Work instructions: Which lines in the items below contain the string "pyautogui"? Pick out each one and copy it in full.

Data for this task:
▶
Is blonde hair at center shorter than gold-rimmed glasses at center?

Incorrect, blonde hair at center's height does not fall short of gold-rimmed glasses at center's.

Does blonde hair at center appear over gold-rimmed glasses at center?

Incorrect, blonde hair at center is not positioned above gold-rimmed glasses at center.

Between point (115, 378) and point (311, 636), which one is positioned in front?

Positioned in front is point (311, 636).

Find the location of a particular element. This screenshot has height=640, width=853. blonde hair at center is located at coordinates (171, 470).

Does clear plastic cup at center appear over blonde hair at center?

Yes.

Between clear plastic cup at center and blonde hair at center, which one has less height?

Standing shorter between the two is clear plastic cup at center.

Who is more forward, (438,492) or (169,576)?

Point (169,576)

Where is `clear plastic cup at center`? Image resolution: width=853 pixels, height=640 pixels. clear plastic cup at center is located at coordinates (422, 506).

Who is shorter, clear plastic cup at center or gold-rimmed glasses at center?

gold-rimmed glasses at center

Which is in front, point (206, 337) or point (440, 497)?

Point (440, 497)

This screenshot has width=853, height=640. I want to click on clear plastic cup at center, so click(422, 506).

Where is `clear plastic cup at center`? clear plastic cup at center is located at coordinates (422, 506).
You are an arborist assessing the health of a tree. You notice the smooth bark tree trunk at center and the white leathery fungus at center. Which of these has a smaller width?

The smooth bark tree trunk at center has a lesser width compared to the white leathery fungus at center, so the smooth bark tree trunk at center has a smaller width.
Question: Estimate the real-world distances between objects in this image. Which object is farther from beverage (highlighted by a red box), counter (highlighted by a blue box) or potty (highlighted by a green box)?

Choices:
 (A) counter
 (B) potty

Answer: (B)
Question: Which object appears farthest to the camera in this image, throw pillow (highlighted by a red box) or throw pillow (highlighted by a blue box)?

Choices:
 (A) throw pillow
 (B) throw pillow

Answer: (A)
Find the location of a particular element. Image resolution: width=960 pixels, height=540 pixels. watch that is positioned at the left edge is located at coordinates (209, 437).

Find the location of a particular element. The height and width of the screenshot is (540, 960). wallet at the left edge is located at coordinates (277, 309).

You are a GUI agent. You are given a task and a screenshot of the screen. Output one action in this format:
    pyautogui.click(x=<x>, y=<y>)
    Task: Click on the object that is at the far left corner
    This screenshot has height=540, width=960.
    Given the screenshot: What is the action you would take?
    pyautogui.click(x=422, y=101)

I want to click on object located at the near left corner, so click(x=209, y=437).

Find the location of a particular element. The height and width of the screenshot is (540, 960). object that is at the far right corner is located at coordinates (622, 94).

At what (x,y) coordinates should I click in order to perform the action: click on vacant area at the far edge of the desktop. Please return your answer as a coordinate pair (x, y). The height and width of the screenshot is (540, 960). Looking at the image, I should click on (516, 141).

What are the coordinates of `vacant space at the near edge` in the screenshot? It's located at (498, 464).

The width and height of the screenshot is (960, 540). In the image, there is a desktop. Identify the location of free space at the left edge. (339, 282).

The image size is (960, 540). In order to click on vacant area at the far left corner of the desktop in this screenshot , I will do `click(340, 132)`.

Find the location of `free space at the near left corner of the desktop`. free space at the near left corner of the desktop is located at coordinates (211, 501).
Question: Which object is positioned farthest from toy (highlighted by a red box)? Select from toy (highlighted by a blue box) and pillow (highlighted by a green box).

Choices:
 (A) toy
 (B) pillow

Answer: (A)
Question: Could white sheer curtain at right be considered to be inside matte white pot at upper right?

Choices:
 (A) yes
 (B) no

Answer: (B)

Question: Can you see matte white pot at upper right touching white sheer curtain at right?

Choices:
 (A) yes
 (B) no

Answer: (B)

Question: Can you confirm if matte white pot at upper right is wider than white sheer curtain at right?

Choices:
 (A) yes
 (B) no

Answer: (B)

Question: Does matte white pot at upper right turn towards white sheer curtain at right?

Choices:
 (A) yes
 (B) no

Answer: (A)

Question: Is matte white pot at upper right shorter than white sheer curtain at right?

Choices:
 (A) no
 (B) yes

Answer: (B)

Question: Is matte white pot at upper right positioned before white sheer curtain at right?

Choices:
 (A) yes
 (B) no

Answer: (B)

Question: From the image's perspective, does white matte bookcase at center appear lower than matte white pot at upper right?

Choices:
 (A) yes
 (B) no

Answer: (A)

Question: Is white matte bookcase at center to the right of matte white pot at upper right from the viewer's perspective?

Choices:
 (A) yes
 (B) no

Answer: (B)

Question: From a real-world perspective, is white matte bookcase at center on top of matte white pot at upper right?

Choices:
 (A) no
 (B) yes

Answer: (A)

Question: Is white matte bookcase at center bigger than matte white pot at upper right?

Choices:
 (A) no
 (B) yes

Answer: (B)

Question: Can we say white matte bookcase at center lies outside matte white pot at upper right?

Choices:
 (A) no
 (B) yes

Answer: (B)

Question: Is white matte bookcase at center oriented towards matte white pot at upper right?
◀
The completed task:
    pyautogui.click(x=<x>, y=<y>)
    pyautogui.click(x=422, y=101)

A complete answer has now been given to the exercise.